EXTRACTED INFORMATION:

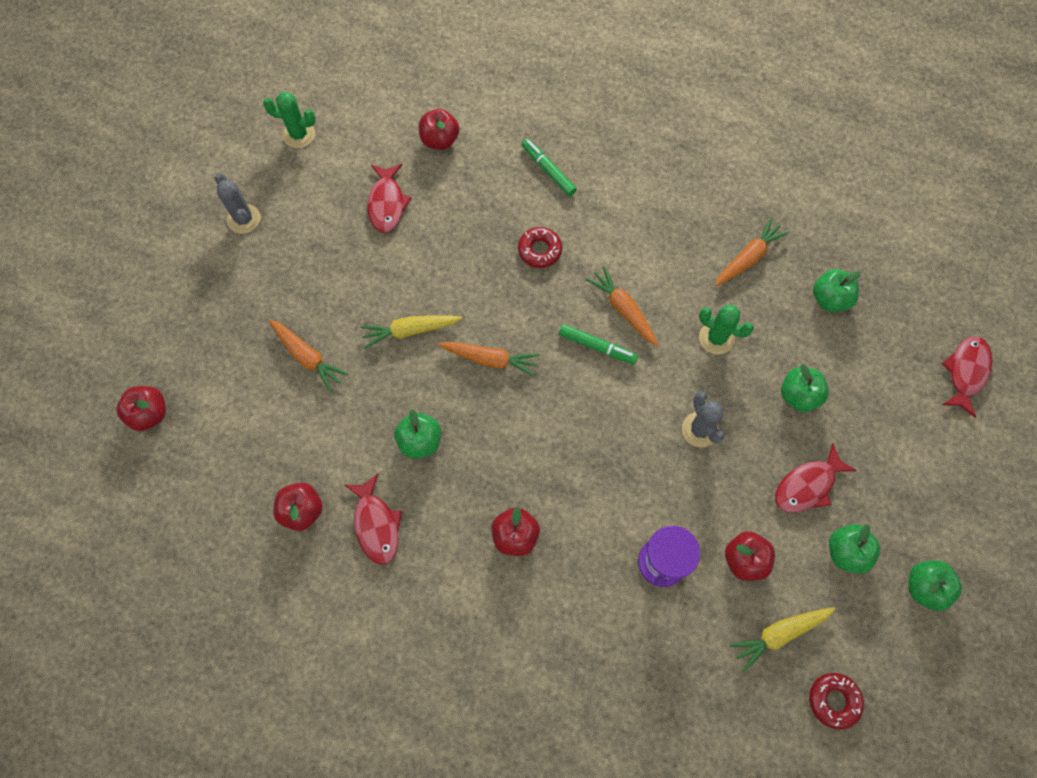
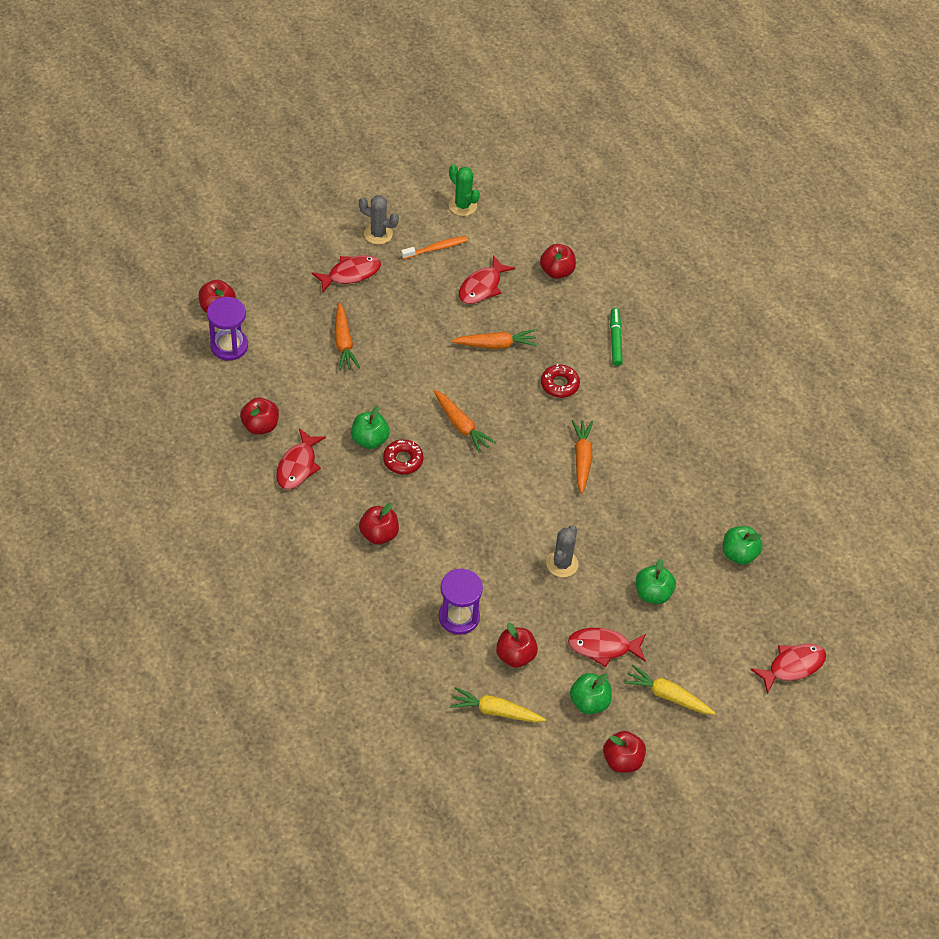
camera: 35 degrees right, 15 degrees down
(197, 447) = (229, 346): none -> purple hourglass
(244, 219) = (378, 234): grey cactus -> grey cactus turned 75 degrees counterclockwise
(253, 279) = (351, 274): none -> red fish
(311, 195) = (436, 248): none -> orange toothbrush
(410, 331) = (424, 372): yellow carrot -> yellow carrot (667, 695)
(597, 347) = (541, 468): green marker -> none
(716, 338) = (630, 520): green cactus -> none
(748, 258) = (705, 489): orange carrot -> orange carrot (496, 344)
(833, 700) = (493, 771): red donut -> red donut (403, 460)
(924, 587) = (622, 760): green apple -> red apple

WHAT IS REQUIRED: Retype each entry exactly as it appears, excluding any image.

RESPONSE:
camera: 35 degrees right, 15 degrees down
(197, 447) = (229, 346): none -> purple hourglass
(244, 219) = (378, 234): grey cactus -> grey cactus turned 75 degrees counterclockwise
(253, 279) = (351, 274): none -> red fish
(311, 195) = (436, 248): none -> orange toothbrush
(410, 331) = (424, 372): yellow carrot -> yellow carrot (667, 695)
(597, 347) = (541, 468): green marker -> none
(716, 338) = (630, 520): green cactus -> none
(748, 258) = (705, 489): orange carrot -> orange carrot (496, 344)
(833, 700) = (493, 771): red donut -> red donut (403, 460)
(924, 587) = (622, 760): green apple -> red apple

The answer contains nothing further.